Data entries

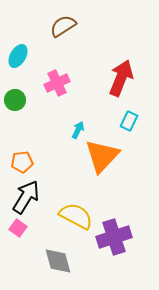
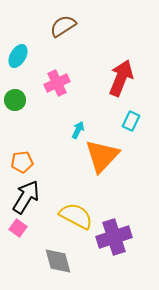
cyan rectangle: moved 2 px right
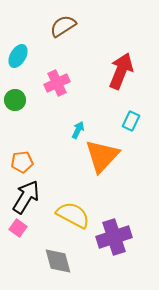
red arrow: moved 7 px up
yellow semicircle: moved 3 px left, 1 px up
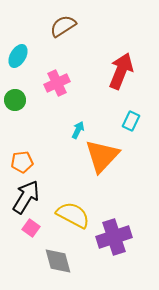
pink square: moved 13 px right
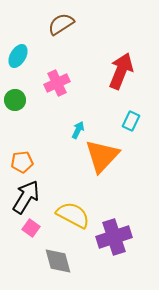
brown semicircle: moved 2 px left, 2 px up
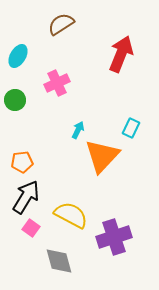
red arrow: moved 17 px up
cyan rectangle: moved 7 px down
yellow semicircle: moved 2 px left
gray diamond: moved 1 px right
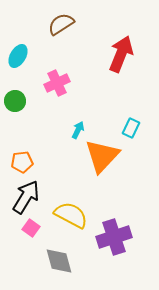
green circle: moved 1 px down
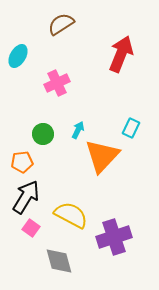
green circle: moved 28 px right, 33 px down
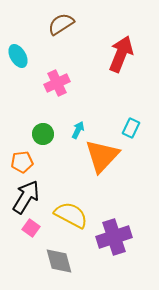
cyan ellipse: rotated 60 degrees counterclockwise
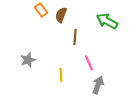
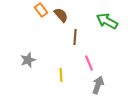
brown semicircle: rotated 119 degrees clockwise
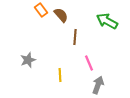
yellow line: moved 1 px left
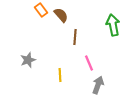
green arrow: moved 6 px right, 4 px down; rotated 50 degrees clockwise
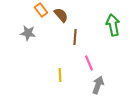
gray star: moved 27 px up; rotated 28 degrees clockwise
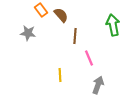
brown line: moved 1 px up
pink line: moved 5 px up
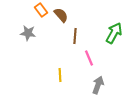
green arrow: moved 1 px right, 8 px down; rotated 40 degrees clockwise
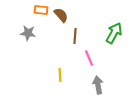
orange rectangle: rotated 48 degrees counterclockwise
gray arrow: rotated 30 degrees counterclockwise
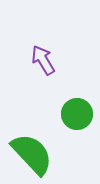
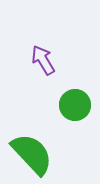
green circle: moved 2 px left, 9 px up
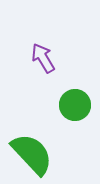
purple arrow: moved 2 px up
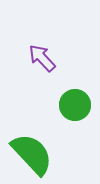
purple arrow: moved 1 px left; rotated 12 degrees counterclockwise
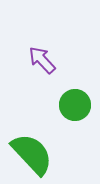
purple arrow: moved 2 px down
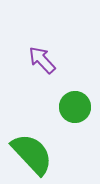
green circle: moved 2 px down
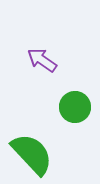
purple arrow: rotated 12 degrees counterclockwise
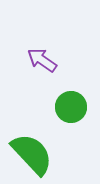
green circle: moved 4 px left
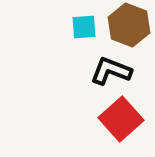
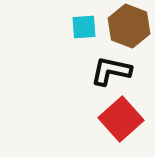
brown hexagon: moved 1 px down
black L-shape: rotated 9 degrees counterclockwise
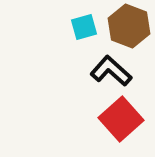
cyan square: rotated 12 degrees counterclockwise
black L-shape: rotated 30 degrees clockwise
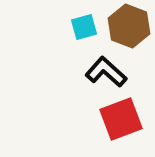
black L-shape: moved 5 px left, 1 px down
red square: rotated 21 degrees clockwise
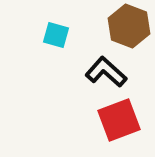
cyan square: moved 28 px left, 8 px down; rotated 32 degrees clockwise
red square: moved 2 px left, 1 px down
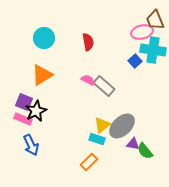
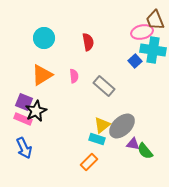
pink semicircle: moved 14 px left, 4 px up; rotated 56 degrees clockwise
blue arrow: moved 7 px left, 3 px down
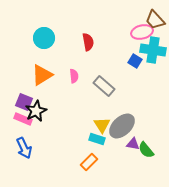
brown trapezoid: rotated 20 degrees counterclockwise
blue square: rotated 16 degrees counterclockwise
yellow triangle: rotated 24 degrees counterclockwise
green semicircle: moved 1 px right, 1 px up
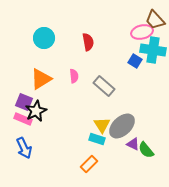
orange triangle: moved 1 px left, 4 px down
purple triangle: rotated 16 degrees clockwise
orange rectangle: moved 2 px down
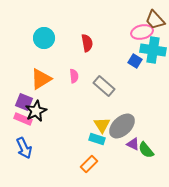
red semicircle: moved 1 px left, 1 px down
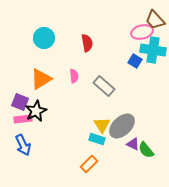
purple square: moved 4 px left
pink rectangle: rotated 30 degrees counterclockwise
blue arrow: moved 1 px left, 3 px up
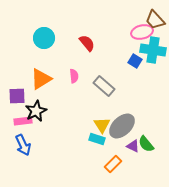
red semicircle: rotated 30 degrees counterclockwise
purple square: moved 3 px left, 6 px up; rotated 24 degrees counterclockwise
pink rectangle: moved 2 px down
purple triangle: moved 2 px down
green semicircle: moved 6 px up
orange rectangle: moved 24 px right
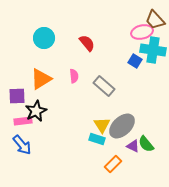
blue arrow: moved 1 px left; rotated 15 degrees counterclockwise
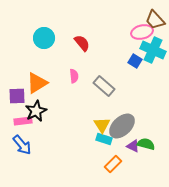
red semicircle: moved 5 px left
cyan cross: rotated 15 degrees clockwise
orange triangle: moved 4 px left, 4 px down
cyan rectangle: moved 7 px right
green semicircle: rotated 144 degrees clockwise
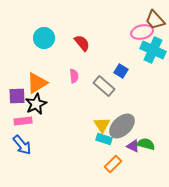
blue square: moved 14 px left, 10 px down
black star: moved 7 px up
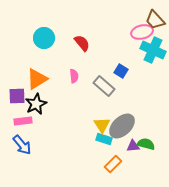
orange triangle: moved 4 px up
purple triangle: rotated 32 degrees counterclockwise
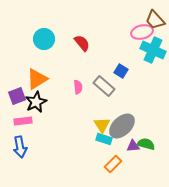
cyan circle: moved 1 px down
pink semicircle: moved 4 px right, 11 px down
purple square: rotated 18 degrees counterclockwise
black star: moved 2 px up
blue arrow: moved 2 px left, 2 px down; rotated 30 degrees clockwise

Instruction
Copy all the rows above word for word, but leave out the pictures.

Answer to this exercise
cyan rectangle: moved 2 px right
red arrow: moved 7 px up
yellow semicircle: moved 3 px left, 1 px up
pink square: moved 13 px right
brown semicircle: moved 2 px left, 2 px up
red arrow: moved 17 px up
cyan rectangle: moved 7 px down
yellow semicircle: moved 2 px left
gray diamond: moved 1 px right
green circle: moved 1 px down
green circle: moved 28 px right, 33 px down
cyan ellipse: rotated 60 degrees counterclockwise
brown semicircle: rotated 119 degrees clockwise
yellow line: moved 1 px left
green arrow: moved 6 px right, 4 px down; rotated 50 degrees clockwise
gray star: moved 27 px up; rotated 28 degrees clockwise
brown line: moved 1 px up
pink line: moved 5 px up
green arrow: moved 1 px right, 8 px down; rotated 40 degrees clockwise
orange rectangle: rotated 48 degrees counterclockwise
gray arrow: rotated 30 degrees counterclockwise
green circle: moved 2 px left, 9 px up
purple arrow: moved 2 px up
purple arrow: moved 1 px left; rotated 12 degrees counterclockwise
purple arrow: moved 2 px down
green circle: moved 2 px down
purple arrow: rotated 12 degrees counterclockwise
green circle: moved 4 px left
brown hexagon: moved 1 px down
black L-shape: rotated 9 degrees counterclockwise
cyan square: rotated 12 degrees counterclockwise
black L-shape: rotated 30 degrees clockwise
black L-shape: moved 5 px left, 1 px down
red square: rotated 21 degrees clockwise
cyan square: moved 28 px left, 8 px down; rotated 32 degrees clockwise
red square: moved 2 px left, 1 px down
pink semicircle: moved 14 px left, 4 px up; rotated 56 degrees clockwise
blue arrow: moved 7 px left, 3 px down
brown trapezoid: rotated 20 degrees counterclockwise
blue square: rotated 16 degrees counterclockwise
yellow triangle: rotated 24 degrees counterclockwise
green semicircle: moved 1 px right, 1 px up
orange triangle: moved 1 px left, 4 px down
purple triangle: rotated 16 degrees clockwise
orange rectangle: moved 2 px down
red semicircle: moved 1 px left, 1 px down
purple square: moved 4 px left
pink rectangle: rotated 30 degrees counterclockwise
blue arrow: moved 1 px left, 3 px up
red semicircle: rotated 30 degrees counterclockwise
purple square: moved 3 px left, 6 px up; rotated 24 degrees counterclockwise
pink rectangle: moved 2 px down
purple triangle: moved 2 px down
green semicircle: moved 6 px up
orange rectangle: moved 24 px right
blue arrow: moved 1 px left; rotated 15 degrees counterclockwise
red semicircle: moved 5 px left
cyan cross: rotated 15 degrees clockwise
orange triangle: moved 4 px left, 4 px down
cyan rectangle: moved 7 px right
green semicircle: rotated 144 degrees clockwise
blue square: moved 14 px left, 10 px down
black star: moved 7 px up
orange triangle: moved 4 px up
purple triangle: rotated 32 degrees counterclockwise
cyan circle: moved 1 px down
pink semicircle: moved 4 px right, 11 px down
purple square: rotated 18 degrees counterclockwise
black star: moved 2 px up
blue arrow: moved 2 px left, 2 px down; rotated 30 degrees clockwise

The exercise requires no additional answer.